___ Data ___

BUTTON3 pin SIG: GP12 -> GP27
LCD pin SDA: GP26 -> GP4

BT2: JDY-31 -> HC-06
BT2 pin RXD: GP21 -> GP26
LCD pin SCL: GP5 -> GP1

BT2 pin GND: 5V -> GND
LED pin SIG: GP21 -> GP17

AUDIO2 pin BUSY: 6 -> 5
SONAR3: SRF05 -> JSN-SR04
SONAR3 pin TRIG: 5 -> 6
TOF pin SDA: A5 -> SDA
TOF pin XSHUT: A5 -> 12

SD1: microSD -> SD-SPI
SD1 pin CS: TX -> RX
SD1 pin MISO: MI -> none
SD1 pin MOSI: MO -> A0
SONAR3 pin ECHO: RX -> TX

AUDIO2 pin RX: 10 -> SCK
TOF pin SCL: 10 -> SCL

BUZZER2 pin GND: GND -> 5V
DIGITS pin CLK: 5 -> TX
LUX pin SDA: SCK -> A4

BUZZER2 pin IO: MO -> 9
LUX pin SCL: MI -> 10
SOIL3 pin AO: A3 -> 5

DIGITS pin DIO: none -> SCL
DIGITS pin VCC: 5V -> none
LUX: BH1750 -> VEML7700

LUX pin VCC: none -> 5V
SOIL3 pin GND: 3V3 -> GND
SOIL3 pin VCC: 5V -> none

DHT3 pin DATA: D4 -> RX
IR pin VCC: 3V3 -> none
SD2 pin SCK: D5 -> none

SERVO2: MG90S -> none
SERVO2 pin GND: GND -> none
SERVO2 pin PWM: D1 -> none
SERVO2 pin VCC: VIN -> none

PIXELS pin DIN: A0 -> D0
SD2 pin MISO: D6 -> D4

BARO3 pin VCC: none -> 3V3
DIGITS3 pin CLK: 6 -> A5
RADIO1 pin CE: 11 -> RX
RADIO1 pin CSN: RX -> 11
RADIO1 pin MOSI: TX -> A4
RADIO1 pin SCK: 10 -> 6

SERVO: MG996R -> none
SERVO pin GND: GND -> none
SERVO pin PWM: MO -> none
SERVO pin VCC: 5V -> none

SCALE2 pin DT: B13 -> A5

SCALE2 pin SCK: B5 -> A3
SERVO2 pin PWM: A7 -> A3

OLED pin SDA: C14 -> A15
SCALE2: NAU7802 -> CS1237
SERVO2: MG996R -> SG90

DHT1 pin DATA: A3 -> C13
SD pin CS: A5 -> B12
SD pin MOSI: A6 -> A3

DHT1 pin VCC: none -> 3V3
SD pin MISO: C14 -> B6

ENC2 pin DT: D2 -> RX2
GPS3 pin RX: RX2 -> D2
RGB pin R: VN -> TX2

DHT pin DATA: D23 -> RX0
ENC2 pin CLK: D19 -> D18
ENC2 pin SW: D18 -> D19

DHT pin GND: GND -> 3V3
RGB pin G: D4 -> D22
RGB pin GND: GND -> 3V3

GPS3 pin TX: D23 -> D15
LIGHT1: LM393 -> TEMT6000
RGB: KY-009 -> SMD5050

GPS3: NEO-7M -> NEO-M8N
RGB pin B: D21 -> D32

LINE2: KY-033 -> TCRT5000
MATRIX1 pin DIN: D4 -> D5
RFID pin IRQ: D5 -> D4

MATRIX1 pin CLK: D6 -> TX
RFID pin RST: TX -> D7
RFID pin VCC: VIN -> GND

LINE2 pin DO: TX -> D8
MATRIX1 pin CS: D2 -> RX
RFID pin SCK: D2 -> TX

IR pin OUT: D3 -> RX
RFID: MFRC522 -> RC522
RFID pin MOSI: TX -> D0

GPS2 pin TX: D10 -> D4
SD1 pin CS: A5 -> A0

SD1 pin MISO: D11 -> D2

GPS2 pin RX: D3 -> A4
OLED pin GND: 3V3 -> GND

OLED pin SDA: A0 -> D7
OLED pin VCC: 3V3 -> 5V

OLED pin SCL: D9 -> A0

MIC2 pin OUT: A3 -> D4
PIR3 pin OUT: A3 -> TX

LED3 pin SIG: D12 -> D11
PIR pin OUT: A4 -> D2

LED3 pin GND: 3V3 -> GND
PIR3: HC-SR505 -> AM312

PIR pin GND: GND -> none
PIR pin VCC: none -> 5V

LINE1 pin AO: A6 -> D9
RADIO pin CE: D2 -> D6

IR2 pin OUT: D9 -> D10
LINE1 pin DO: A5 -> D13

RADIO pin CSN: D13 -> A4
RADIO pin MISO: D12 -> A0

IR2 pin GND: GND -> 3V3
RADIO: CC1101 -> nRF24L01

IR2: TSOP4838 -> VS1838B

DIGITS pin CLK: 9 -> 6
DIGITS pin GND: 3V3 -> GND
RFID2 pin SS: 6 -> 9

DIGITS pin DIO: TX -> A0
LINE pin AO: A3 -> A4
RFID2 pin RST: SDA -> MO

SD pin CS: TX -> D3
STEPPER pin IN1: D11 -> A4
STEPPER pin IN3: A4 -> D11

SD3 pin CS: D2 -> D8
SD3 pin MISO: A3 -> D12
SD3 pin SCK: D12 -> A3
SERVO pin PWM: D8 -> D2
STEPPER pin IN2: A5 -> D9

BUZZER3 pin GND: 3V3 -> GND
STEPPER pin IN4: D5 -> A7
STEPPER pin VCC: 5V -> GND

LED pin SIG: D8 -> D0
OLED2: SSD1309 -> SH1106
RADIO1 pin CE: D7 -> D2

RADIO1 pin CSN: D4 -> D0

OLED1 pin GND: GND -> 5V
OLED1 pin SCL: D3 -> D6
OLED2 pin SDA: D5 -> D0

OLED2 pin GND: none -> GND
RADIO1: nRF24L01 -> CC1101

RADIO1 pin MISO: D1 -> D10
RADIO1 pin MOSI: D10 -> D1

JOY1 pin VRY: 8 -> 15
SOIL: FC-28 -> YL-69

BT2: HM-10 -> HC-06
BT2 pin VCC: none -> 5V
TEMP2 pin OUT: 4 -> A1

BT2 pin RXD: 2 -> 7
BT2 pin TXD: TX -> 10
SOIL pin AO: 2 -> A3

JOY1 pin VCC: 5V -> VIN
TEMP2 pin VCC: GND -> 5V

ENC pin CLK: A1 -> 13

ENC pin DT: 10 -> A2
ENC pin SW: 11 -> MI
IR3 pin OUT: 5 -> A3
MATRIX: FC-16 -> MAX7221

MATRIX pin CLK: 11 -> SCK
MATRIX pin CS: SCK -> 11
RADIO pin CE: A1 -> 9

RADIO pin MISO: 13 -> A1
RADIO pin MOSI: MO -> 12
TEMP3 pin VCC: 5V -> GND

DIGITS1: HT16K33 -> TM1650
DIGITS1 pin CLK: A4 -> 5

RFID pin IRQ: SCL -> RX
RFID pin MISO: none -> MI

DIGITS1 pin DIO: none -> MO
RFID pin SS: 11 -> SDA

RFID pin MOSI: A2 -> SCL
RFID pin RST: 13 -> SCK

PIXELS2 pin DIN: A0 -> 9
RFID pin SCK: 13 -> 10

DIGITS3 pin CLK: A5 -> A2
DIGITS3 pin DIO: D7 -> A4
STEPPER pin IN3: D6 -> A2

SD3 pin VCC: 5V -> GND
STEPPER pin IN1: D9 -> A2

___

Task to complete:
The answer consists of the lines above that include the word "STEPPER", each copied exactly.

Answer box:
STEPPER pin IN1: D11 -> A4
STEPPER pin IN3: A4 -> D11
STEPPER pin IN2: A5 -> D9
STEPPER pin IN4: D5 -> A7
STEPPER pin VCC: 5V -> GND
STEPPER pin IN3: D6 -> A2
STEPPER pin IN1: D9 -> A2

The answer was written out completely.